→ **Extracted entries**
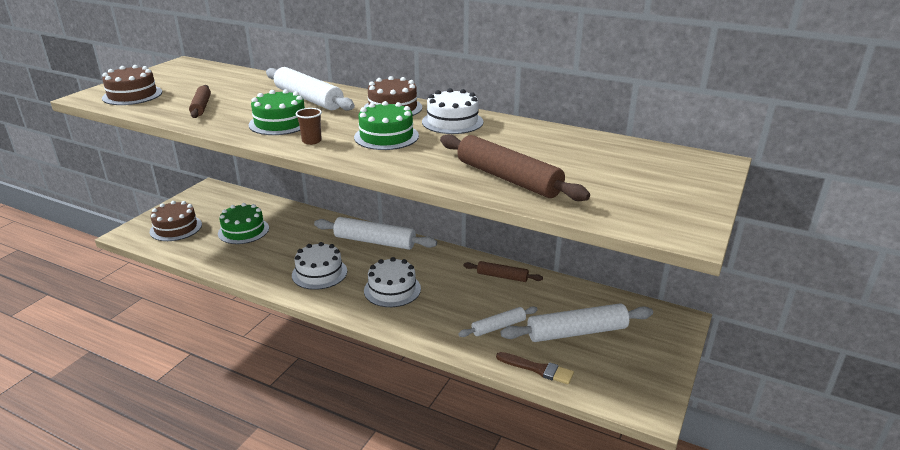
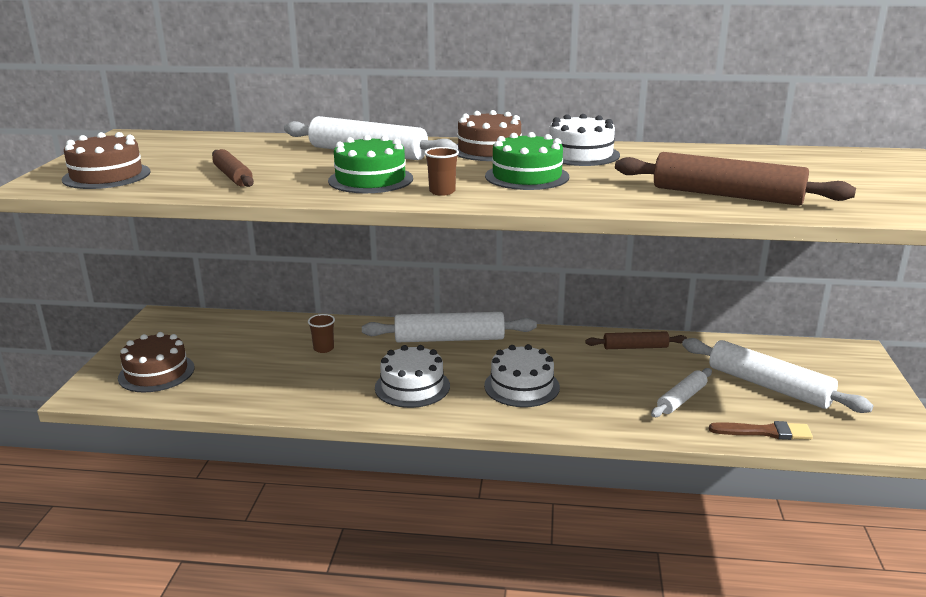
camera: 20 degrees left, 5 degrees down
green cake [218,203,269,244] -> none
white rolling pin [501,303,653,342] -> white rolling pin turned 75 degrees clockwise [682,338,873,413]
none -> brown cup [308,314,335,353]

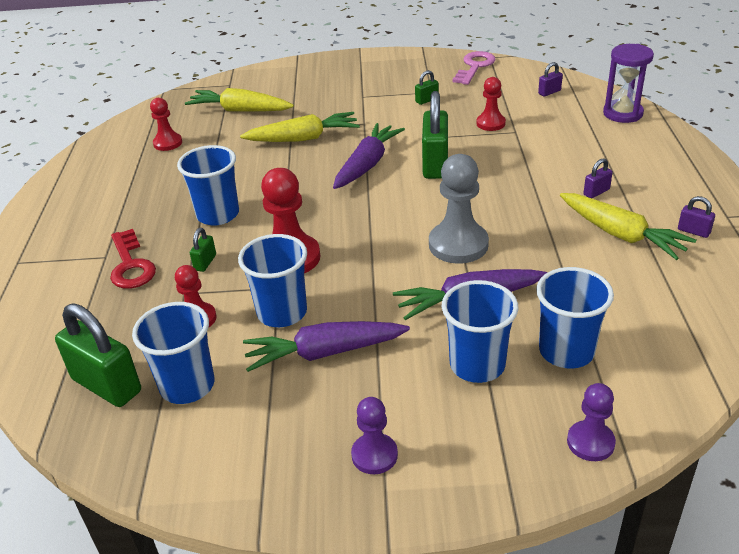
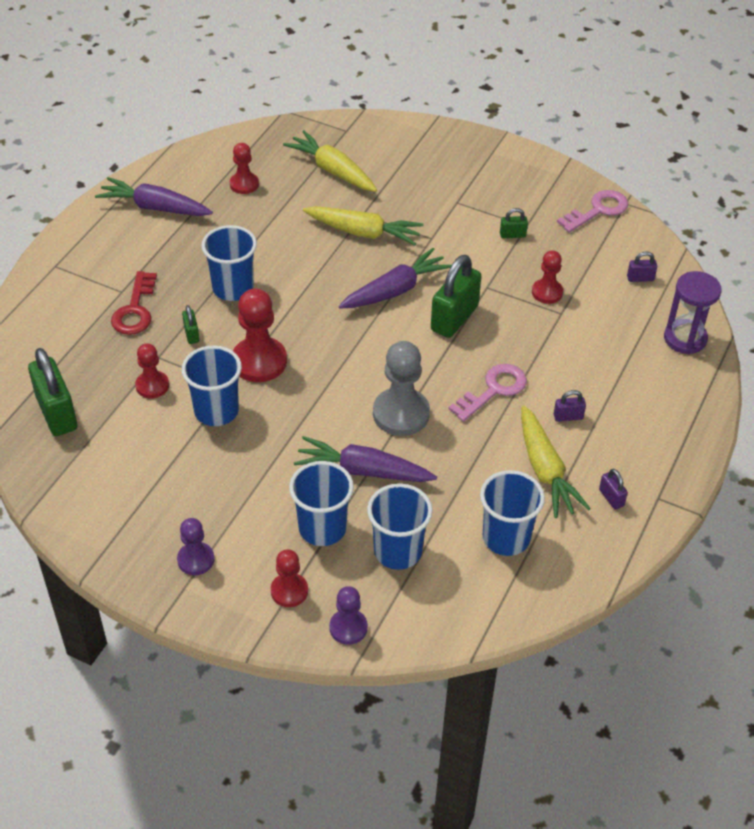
camera: 25 degrees right, 10 degrees up
blue cup [132,302,214,404] -> blue cup moved to [480,470,545,556]
green padlock [190,228,216,272] -> green padlock turned 60 degrees counterclockwise [182,305,199,344]
purple carrot [243,321,410,372] -> purple carrot moved to [95,177,213,216]
none -> red pawn [271,549,308,607]
none -> pink key [449,364,527,422]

→ **Exercise details**
Pictures are to be left out; the rest of the listing should be printed exactly.

→ **Result for this task**
camera: 20 degrees left, 5 degrees down
green cake [218,203,269,244] -> none
white rolling pin [501,303,653,342] -> white rolling pin turned 75 degrees clockwise [682,338,873,413]
none -> brown cup [308,314,335,353]

camera: 25 degrees right, 10 degrees up
blue cup [132,302,214,404] -> blue cup moved to [480,470,545,556]
green padlock [190,228,216,272] -> green padlock turned 60 degrees counterclockwise [182,305,199,344]
purple carrot [243,321,410,372] -> purple carrot moved to [95,177,213,216]
none -> red pawn [271,549,308,607]
none -> pink key [449,364,527,422]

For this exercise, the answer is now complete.